Work order
Exactly reproduce all the records, keeping pictures out of the copy.

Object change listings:
○ ○ ○ ○

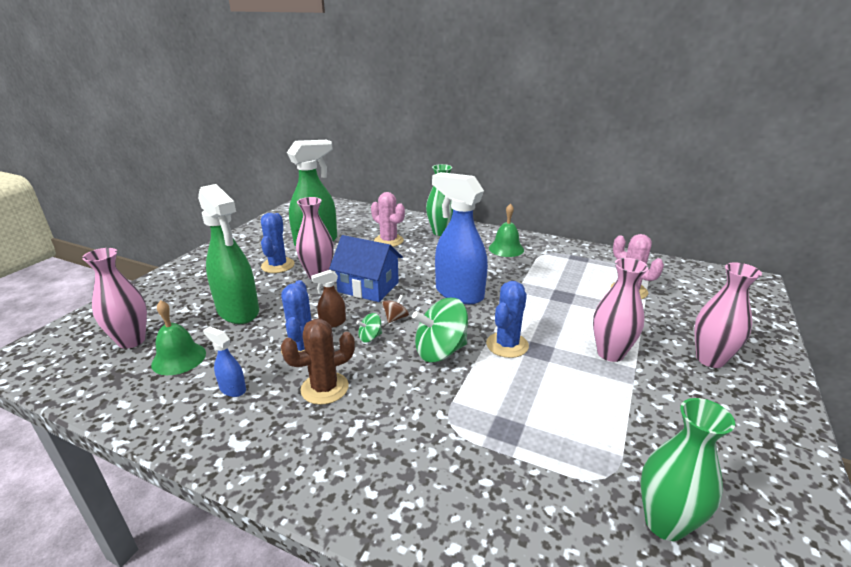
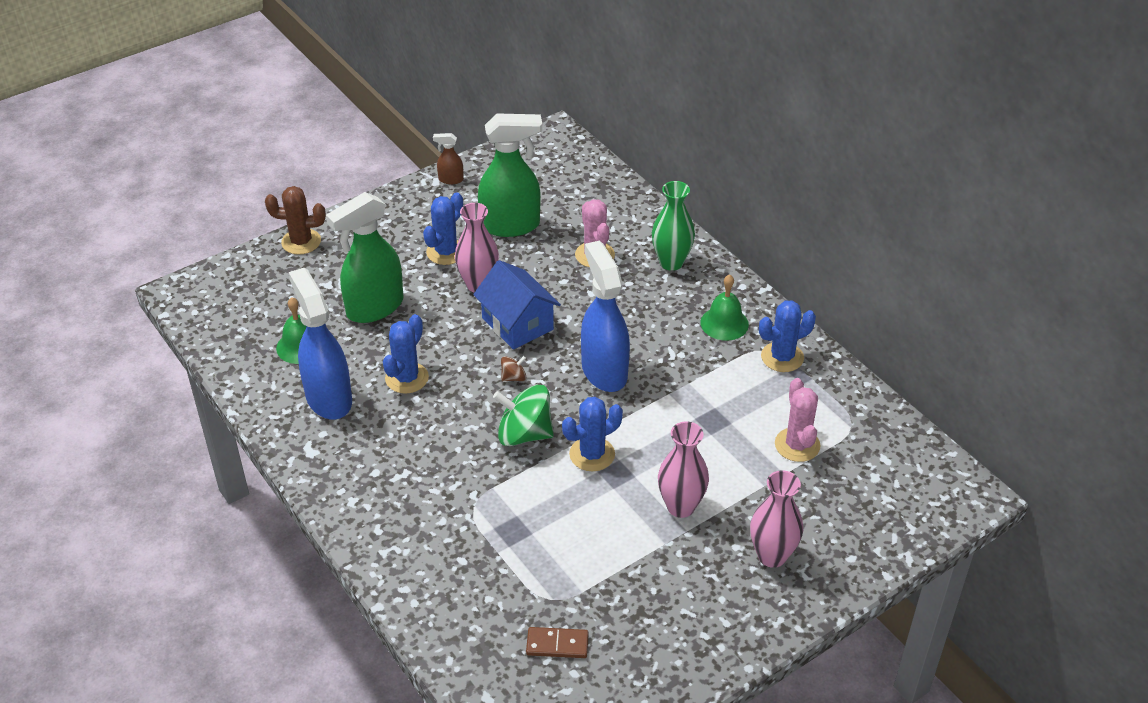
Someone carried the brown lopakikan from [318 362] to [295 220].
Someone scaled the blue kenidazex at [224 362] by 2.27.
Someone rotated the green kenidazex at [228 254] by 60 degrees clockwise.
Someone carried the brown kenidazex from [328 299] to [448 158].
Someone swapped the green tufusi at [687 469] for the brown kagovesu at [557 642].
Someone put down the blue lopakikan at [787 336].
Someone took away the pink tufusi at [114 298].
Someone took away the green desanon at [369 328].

○ ○ ○ ○

Written response
Someone carried the brown lopakikan from [318 362] to [295 220].
Someone scaled the blue kenidazex at [224 362] by 2.27.
Someone rotated the green kenidazex at [228 254] by 60 degrees clockwise.
Someone carried the brown kenidazex from [328 299] to [448 158].
Someone swapped the green tufusi at [687 469] for the brown kagovesu at [557 642].
Someone put down the blue lopakikan at [787 336].
Someone took away the pink tufusi at [114 298].
Someone took away the green desanon at [369 328].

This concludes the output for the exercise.